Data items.
Start of Block

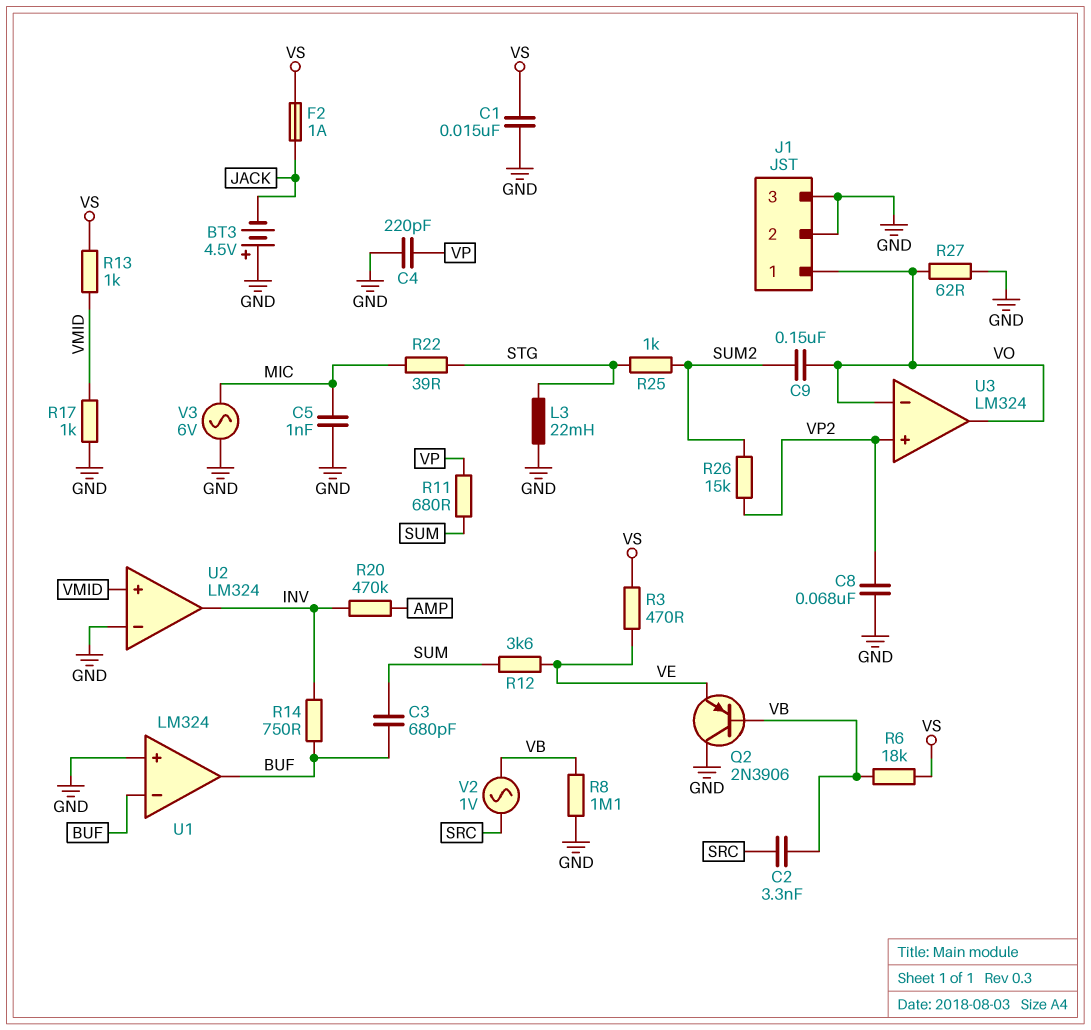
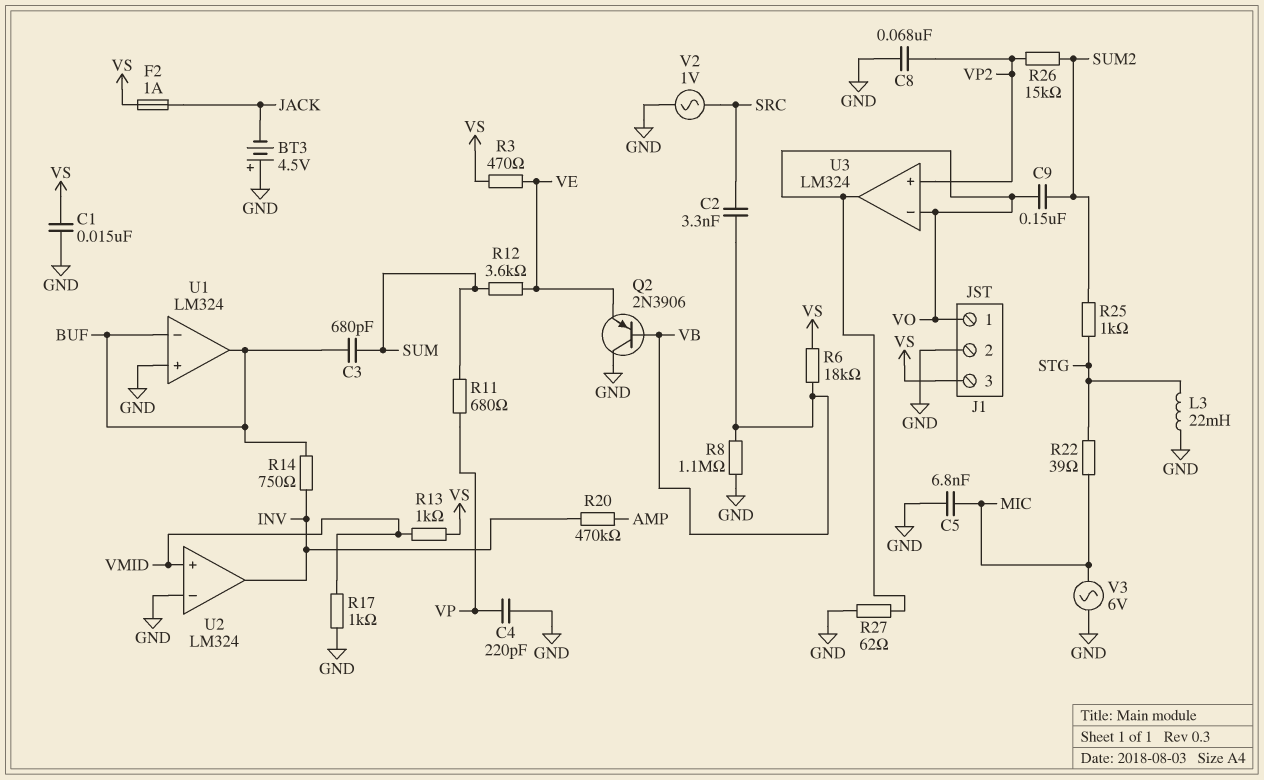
C5: 1nF (GND, MIC) -> 6.8nF (GND, MIC)
J1 pin 3: GND -> VS
V2: AC 1V (SRC, VB) -> AC 1V (GND, SRC)

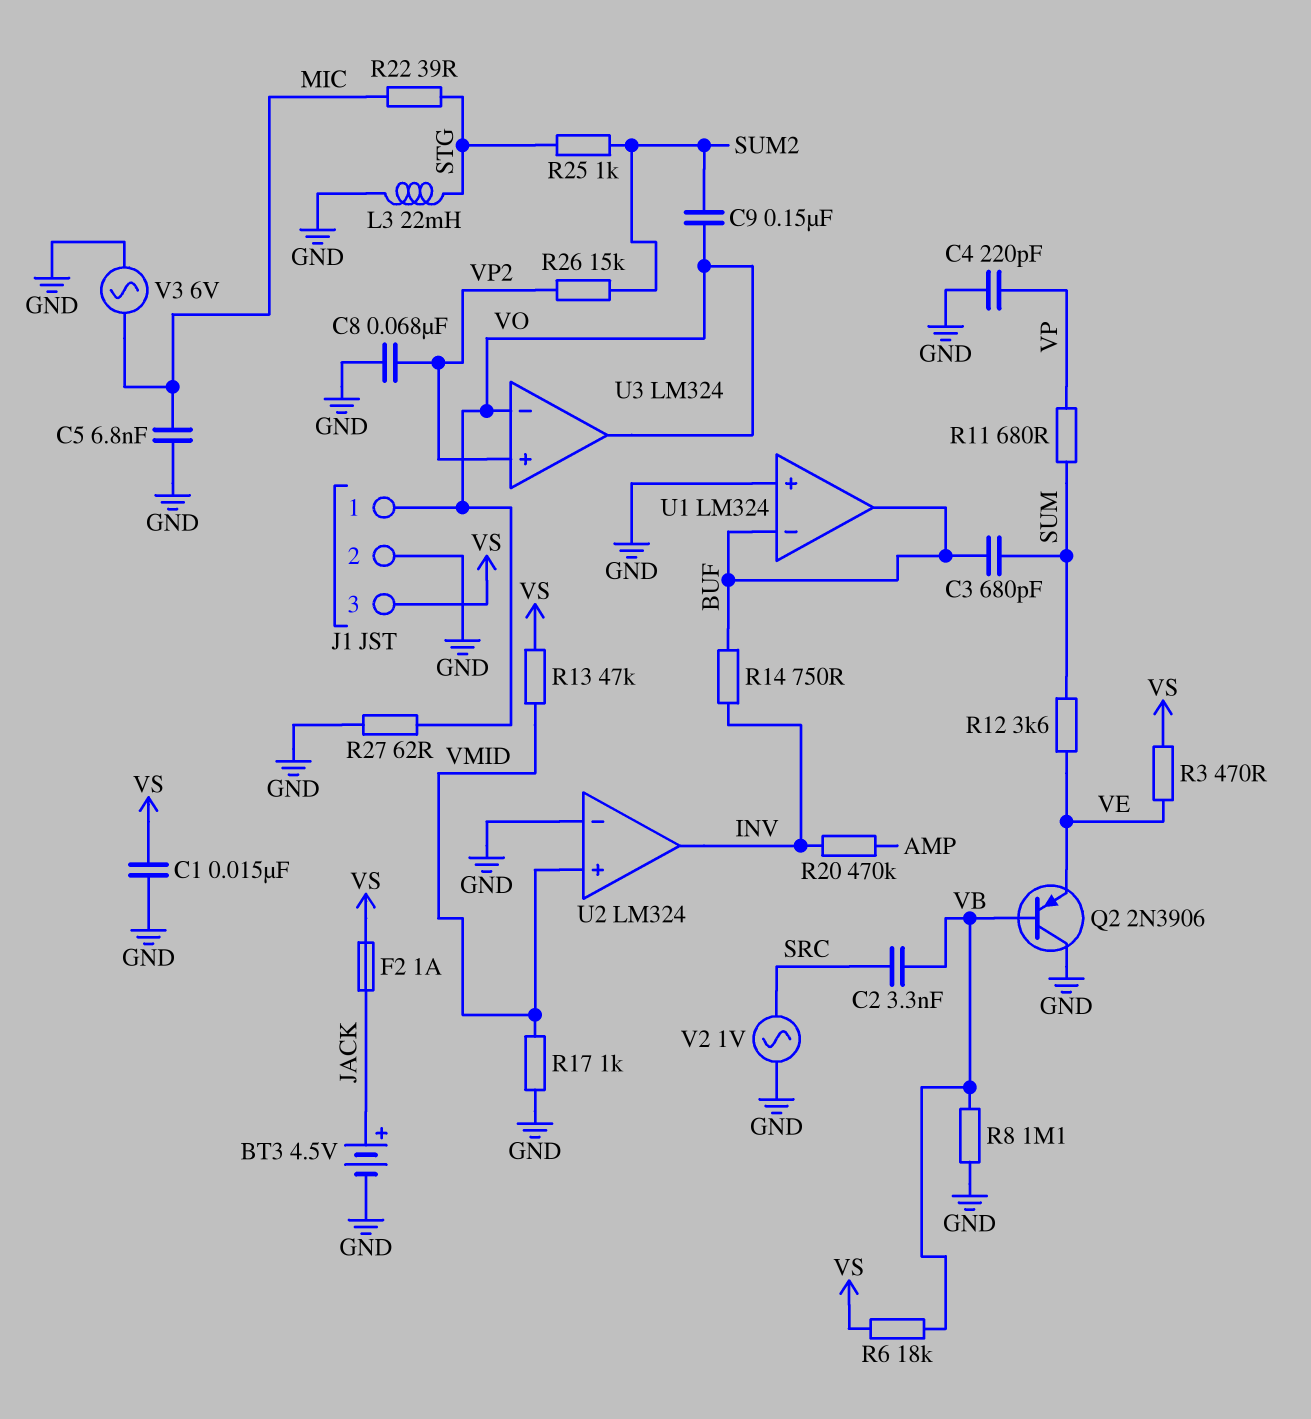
BT3: 4.5V (plus GND, minus JACK) -> 4.5V (plus JACK, minus GND)
R13: 1k (VMID, VS) -> 47k (VMID, VS)

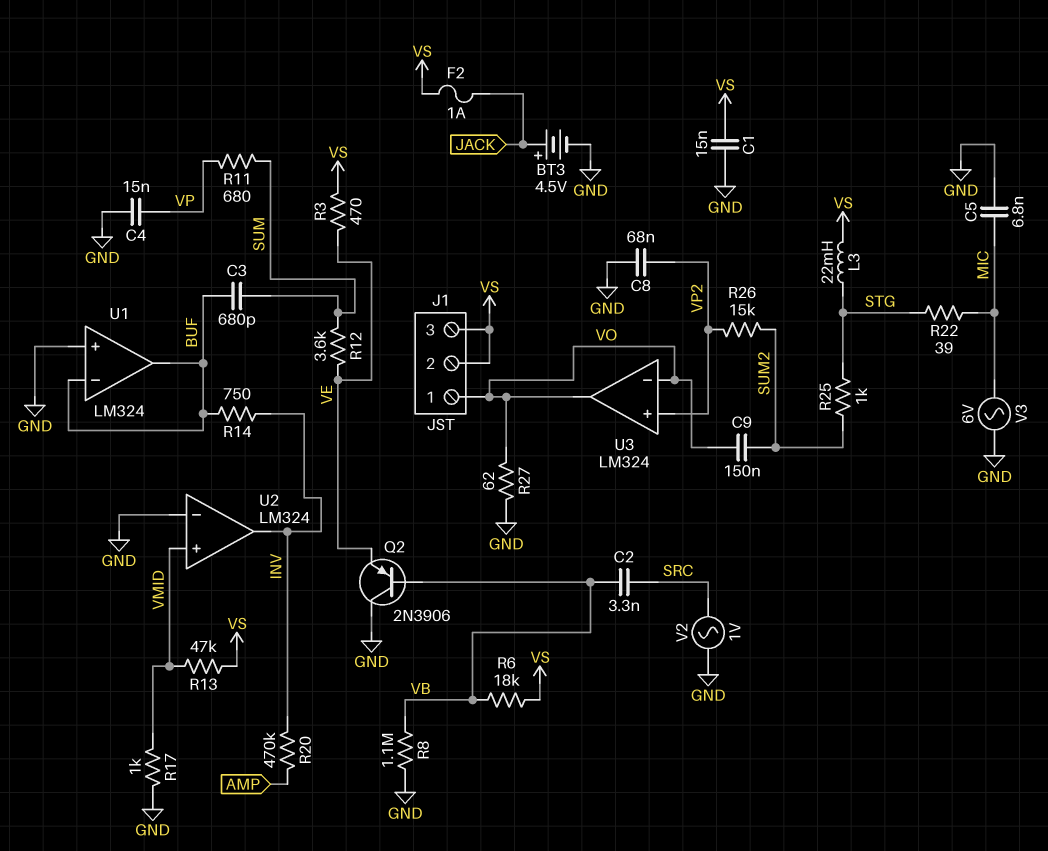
C4: 220pF (GND, VP) -> 15nF (GND, VP)
J1 pin 2: GND -> VS
L3: 22mH (GND, STG) -> 22mH (STG, VS)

End of Block

Problem statement. Output every record verbatim, skipping images.

Solution below.
C5: 1nF (GND, MIC) -> 6.8nF (GND, MIC)
J1 pin 3: GND -> VS
V2: AC 1V (SRC, VB) -> AC 1V (GND, SRC)

BT3: 4.5V (plus GND, minus JACK) -> 4.5V (plus JACK, minus GND)
R13: 1k (VMID, VS) -> 47k (VMID, VS)

C4: 220pF (GND, VP) -> 15nF (GND, VP)
J1 pin 2: GND -> VS
L3: 22mH (GND, STG) -> 22mH (STG, VS)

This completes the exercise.